● The task:
Nothing outside the stretch is wanted. Repeat exactly the lines of the listing below from the one that contains "R5: 33k (3V3, SCL) -> 5.6k (3V3, SCL)" through the one that contains "IC203: 24LC256 -> 24LC512", both ends included.

● Provided records:

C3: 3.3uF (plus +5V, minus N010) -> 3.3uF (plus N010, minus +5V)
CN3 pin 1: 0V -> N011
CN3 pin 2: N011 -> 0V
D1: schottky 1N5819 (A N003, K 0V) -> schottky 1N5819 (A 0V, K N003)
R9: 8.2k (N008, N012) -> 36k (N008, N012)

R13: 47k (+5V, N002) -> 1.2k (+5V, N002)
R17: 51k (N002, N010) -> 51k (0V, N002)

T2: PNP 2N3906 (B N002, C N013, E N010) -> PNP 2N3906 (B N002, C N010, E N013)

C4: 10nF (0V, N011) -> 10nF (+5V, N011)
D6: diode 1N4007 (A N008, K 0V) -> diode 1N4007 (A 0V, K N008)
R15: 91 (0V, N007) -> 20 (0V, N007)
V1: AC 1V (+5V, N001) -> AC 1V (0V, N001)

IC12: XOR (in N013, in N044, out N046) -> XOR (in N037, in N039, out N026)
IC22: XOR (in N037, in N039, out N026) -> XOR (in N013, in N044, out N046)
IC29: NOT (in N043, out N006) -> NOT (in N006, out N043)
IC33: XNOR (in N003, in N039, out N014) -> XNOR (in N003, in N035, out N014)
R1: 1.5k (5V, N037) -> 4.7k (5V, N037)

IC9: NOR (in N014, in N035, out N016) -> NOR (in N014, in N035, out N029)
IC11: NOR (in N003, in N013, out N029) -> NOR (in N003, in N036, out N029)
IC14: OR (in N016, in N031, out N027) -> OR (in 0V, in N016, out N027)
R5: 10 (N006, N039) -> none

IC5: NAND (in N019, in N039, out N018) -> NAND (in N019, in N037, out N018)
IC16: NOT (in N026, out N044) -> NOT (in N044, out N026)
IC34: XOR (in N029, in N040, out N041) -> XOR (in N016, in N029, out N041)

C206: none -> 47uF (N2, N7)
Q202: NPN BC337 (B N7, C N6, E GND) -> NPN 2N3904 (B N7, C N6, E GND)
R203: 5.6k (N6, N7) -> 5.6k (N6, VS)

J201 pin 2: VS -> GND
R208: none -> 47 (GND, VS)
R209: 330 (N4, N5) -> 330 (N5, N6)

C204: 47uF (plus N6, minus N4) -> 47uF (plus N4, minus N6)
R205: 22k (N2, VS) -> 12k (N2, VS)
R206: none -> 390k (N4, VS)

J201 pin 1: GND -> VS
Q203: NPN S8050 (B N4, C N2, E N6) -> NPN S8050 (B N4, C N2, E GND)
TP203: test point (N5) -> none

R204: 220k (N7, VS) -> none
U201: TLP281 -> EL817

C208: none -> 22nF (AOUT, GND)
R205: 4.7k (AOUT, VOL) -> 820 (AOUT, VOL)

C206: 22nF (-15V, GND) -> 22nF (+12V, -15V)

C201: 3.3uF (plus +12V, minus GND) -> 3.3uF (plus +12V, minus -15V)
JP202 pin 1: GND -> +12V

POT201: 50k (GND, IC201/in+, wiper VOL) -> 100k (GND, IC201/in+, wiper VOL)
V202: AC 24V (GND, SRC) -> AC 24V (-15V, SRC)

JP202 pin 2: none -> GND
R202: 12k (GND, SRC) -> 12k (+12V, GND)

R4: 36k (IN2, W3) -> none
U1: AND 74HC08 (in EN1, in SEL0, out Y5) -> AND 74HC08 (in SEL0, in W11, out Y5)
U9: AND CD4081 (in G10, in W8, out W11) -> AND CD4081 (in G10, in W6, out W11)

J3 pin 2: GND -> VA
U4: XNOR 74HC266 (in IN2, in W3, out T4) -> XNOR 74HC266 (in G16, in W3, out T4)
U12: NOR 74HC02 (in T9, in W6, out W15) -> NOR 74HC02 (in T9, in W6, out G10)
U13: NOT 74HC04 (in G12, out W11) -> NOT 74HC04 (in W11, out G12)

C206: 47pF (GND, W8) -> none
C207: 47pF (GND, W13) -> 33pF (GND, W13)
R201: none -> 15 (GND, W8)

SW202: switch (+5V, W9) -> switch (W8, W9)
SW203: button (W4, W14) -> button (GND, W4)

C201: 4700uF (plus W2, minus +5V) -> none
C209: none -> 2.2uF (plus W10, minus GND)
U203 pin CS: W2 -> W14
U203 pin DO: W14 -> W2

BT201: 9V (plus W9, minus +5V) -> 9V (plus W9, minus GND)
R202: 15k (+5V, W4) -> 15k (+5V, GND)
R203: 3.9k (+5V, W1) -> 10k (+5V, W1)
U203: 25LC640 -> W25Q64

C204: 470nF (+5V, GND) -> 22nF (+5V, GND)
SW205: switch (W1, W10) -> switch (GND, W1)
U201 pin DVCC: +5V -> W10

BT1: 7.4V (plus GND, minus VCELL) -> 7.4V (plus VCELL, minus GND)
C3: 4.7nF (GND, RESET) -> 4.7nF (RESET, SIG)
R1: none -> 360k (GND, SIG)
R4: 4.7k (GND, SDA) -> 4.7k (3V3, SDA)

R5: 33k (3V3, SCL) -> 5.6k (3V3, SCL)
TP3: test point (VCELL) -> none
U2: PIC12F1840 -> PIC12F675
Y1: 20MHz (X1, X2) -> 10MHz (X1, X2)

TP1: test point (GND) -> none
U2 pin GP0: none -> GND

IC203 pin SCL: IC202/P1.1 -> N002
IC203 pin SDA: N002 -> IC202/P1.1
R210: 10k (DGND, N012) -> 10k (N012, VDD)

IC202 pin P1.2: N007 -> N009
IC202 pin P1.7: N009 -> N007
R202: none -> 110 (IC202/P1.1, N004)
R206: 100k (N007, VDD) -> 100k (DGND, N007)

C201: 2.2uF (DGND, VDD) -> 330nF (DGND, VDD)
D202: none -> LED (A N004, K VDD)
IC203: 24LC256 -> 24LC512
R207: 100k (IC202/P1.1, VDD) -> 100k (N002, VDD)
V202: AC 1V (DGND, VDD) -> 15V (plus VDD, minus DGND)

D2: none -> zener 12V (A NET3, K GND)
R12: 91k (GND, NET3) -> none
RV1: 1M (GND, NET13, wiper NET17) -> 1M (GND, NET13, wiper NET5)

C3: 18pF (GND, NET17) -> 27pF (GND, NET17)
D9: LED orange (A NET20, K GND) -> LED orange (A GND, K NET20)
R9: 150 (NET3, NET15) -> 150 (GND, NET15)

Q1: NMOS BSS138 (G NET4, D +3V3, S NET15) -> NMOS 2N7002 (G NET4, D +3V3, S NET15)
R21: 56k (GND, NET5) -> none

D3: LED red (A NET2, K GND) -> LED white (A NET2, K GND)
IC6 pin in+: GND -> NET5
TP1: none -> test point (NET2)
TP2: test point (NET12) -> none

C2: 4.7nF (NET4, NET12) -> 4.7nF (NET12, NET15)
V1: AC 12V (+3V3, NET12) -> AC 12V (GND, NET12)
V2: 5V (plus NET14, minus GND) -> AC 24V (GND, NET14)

● Answer section:
R5: 33k (3V3, SCL) -> 5.6k (3V3, SCL)
TP3: test point (VCELL) -> none
U2: PIC12F1840 -> PIC12F675
Y1: 20MHz (X1, X2) -> 10MHz (X1, X2)

TP1: test point (GND) -> none
U2 pin GP0: none -> GND

IC203 pin SCL: IC202/P1.1 -> N002
IC203 pin SDA: N002 -> IC202/P1.1
R210: 10k (DGND, N012) -> 10k (N012, VDD)

IC202 pin P1.2: N007 -> N009
IC202 pin P1.7: N009 -> N007
R202: none -> 110 (IC202/P1.1, N004)
R206: 100k (N007, VDD) -> 100k (DGND, N007)

C201: 2.2uF (DGND, VDD) -> 330nF (DGND, VDD)
D202: none -> LED (A N004, K VDD)
IC203: 24LC256 -> 24LC512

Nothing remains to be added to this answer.